Word and element location data:
↓↓↓

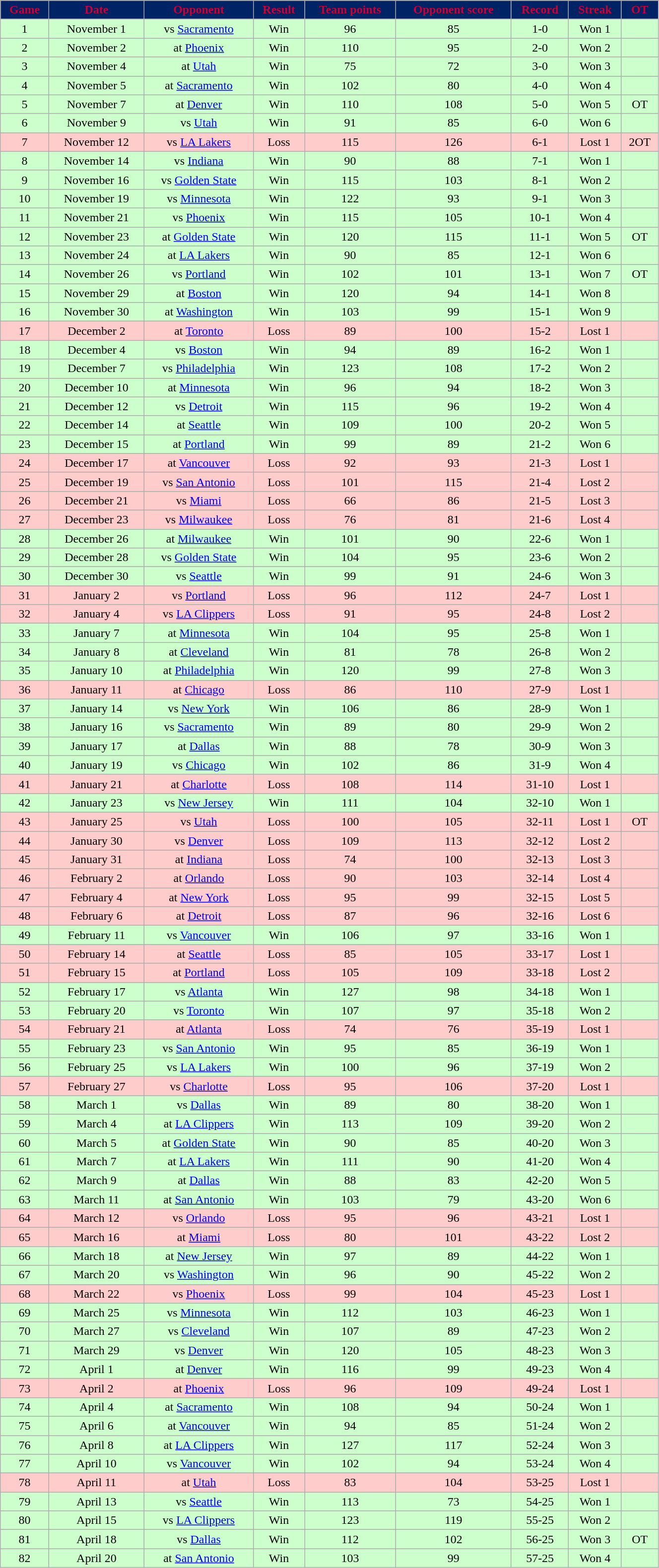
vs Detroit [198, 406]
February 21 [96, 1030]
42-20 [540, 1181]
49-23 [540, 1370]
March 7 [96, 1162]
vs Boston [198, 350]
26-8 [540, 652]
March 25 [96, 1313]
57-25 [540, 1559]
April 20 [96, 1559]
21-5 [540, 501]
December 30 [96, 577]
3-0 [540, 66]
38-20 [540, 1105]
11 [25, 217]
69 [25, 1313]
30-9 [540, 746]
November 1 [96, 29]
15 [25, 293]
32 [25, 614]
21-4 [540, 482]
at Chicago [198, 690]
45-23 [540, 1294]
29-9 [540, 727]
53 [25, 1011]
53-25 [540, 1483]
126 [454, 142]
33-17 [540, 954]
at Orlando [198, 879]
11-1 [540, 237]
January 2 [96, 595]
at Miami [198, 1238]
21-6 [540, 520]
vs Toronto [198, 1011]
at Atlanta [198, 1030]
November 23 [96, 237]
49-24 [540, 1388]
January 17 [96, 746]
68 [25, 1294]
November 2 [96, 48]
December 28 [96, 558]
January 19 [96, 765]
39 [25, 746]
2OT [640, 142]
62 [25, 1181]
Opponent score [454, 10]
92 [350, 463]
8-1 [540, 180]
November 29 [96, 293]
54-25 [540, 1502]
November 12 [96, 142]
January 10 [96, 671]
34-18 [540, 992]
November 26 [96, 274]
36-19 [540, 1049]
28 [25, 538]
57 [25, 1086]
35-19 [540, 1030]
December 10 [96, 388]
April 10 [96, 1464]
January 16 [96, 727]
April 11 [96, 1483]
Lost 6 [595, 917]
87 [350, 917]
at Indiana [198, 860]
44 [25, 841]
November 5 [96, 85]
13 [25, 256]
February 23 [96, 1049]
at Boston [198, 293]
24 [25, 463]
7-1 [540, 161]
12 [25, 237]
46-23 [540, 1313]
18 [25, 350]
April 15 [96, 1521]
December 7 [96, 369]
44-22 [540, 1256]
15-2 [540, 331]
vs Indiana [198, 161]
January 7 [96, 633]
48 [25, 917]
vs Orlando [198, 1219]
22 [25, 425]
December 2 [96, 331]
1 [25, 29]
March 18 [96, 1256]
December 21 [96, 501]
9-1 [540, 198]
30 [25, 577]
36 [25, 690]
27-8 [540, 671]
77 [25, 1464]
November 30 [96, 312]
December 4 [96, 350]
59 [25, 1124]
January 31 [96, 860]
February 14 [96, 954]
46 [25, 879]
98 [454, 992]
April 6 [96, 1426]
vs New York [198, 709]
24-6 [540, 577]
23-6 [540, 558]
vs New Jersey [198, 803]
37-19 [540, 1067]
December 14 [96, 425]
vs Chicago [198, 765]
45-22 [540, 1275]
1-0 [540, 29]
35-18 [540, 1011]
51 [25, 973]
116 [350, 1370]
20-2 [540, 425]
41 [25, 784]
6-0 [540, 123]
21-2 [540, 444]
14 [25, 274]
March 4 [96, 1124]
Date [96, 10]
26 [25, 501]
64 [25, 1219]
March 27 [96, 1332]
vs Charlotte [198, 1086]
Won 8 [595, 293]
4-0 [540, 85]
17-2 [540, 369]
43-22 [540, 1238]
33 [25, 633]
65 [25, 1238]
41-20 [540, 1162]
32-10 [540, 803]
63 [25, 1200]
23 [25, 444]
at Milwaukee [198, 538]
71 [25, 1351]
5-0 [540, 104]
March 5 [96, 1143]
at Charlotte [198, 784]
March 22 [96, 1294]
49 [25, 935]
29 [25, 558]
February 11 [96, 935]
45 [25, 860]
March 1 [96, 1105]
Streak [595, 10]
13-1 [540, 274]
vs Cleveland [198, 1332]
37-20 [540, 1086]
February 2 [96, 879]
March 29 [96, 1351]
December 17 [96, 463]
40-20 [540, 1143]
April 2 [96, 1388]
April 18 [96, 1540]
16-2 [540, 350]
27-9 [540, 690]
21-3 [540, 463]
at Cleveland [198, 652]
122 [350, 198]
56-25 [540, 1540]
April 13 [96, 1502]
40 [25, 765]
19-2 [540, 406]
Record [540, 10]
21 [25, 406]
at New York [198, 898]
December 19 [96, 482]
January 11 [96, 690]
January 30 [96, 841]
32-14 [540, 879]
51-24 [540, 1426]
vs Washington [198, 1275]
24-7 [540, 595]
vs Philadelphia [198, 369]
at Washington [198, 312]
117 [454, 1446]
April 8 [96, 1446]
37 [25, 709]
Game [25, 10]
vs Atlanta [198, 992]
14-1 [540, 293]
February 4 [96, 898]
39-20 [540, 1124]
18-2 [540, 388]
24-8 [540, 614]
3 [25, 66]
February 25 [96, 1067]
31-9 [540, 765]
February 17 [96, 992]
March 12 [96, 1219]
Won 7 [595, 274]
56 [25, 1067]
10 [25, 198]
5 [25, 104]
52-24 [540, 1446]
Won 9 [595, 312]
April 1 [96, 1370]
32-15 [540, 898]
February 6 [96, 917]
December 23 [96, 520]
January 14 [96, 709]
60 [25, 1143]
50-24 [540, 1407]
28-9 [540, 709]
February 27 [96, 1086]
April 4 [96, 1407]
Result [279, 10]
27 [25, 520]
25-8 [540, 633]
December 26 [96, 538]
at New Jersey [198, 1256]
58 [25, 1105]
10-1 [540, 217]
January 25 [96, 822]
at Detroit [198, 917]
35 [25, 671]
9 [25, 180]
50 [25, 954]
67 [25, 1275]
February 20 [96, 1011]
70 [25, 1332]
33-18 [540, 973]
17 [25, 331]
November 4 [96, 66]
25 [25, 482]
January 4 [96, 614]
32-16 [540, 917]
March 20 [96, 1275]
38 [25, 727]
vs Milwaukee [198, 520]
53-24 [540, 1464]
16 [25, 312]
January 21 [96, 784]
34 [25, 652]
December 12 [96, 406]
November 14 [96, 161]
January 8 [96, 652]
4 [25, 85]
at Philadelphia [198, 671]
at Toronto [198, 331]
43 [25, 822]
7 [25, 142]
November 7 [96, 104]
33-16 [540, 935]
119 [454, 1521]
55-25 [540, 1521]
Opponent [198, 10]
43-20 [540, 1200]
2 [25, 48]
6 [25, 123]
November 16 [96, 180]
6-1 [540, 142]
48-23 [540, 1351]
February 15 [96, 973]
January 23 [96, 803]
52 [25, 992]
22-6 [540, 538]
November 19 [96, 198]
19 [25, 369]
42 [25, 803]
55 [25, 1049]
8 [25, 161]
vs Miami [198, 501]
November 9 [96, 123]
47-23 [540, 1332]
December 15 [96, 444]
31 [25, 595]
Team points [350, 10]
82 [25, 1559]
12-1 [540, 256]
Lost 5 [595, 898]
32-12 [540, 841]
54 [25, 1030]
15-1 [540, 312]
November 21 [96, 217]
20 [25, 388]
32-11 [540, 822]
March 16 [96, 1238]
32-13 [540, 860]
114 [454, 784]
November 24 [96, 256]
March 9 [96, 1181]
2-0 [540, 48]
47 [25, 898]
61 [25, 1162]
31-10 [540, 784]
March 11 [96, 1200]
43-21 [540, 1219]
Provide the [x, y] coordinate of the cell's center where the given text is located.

↑↑↑

→ **Goal**
Reproduce the entries from the start down through the line with "8-1 [540, 180]", both included. Leave the pictures out.

→ **Task solution**
vs Detroit [198, 406]
February 21 [96, 1030]
42-20 [540, 1181]
49-23 [540, 1370]
March 7 [96, 1162]
vs Boston [198, 350]
26-8 [540, 652]
March 25 [96, 1313]
57-25 [540, 1559]
April 20 [96, 1559]
21-5 [540, 501]
December 30 [96, 577]
3-0 [540, 66]
38-20 [540, 1105]
11 [25, 217]
69 [25, 1313]
30-9 [540, 746]
November 1 [96, 29]
15 [25, 293]
32 [25, 614]
21-4 [540, 482]
at Chicago [198, 690]
45-23 [540, 1294]
29-9 [540, 727]
53 [25, 1011]
53-25 [540, 1483]
126 [454, 142]
33-17 [540, 954]
at Orlando [198, 879]
11-1 [540, 237]
January 2 [96, 595]
at Miami [198, 1238]
21-6 [540, 520]
vs Toronto [198, 1011]
at Atlanta [198, 1030]
November 23 [96, 237]
49-24 [540, 1388]
January 17 [96, 746]
68 [25, 1294]
November 2 [96, 48]
December 28 [96, 558]
January 19 [96, 765]
39 [25, 746]
2OT [640, 142]
62 [25, 1181]
Opponent score [454, 10]
92 [350, 463]
8-1 [540, 180]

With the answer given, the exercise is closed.